**Raw data**
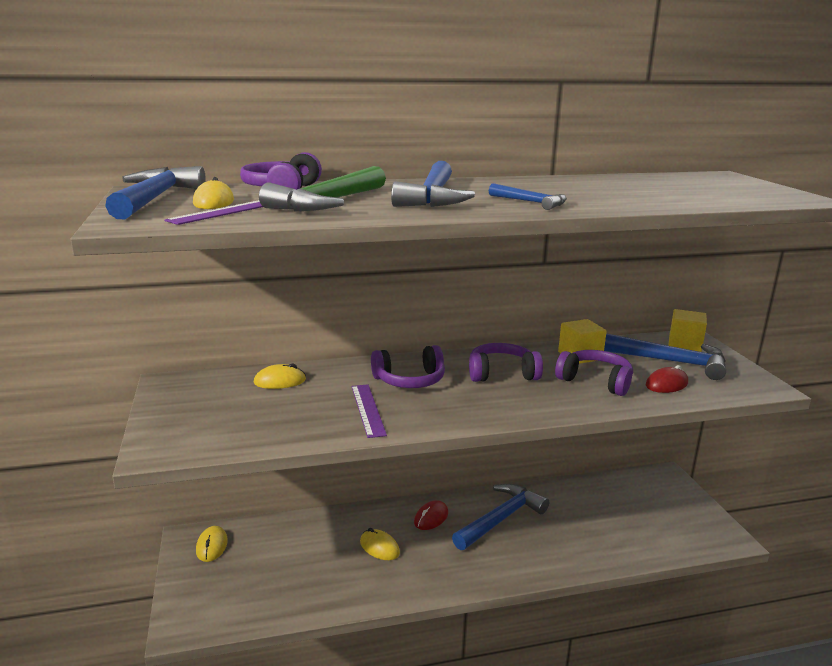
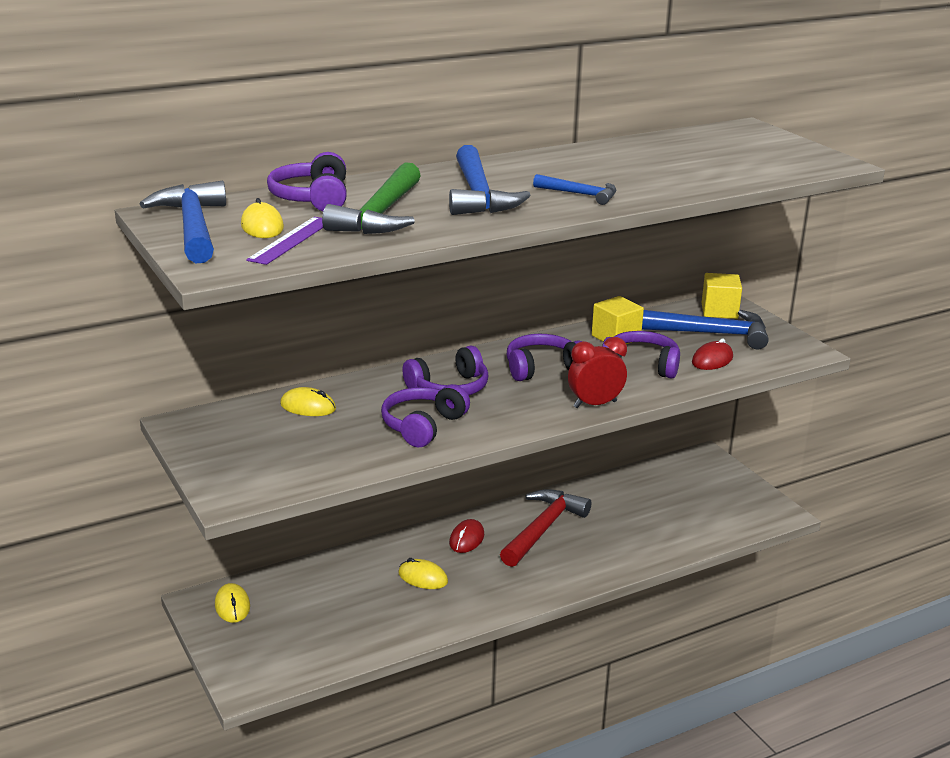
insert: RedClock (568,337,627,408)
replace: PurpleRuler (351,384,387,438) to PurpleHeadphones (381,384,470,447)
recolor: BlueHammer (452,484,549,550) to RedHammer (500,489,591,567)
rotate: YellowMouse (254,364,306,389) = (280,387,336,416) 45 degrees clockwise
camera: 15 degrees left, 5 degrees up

**What you should do**
Transcribe each entry above exactly, apart from the pictures.

**Your response**
insert: RedClock (568,337,627,408)
replace: PurpleRuler (351,384,387,438) to PurpleHeadphones (381,384,470,447)
recolor: BlueHammer (452,484,549,550) to RedHammer (500,489,591,567)
rotate: YellowMouse (254,364,306,389) = (280,387,336,416) 45 degrees clockwise
camera: 15 degrees left, 5 degrees up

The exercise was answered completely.